### Activity
Find the lines below that contain the string "down". Copy each one.

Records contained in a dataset
-----
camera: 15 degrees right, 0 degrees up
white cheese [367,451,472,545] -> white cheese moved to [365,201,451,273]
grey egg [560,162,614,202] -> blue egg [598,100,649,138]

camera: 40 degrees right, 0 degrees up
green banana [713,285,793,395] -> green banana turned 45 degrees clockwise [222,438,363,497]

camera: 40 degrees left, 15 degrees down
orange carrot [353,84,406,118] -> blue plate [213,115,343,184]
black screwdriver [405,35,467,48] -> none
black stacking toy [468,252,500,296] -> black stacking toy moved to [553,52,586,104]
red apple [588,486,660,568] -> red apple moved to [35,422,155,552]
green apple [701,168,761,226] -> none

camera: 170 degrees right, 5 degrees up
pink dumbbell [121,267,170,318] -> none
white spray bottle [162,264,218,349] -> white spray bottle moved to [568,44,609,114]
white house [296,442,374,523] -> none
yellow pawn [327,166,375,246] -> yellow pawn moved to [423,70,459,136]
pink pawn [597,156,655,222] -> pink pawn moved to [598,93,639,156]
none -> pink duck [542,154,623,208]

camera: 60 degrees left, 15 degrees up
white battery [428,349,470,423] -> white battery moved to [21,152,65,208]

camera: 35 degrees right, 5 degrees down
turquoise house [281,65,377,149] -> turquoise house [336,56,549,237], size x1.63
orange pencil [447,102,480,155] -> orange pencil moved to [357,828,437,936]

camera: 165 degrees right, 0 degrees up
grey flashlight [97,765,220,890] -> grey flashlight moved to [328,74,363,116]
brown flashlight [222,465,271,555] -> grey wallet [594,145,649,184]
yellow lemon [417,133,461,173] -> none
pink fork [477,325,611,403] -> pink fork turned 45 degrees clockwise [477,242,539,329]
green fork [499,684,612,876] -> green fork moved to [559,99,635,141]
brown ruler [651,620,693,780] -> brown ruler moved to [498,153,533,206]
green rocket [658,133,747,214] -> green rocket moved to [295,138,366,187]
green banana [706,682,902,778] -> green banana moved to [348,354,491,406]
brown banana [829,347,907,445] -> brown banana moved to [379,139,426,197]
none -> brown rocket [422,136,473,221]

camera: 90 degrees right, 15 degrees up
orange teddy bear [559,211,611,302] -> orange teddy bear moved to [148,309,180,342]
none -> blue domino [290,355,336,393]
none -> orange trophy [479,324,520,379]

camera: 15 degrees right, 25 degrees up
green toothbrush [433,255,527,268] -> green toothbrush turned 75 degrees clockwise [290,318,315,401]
-----
### Result for this task
camera: 40 degrees left, 15 degrees down
camera: 35 degrees right, 5 degrees down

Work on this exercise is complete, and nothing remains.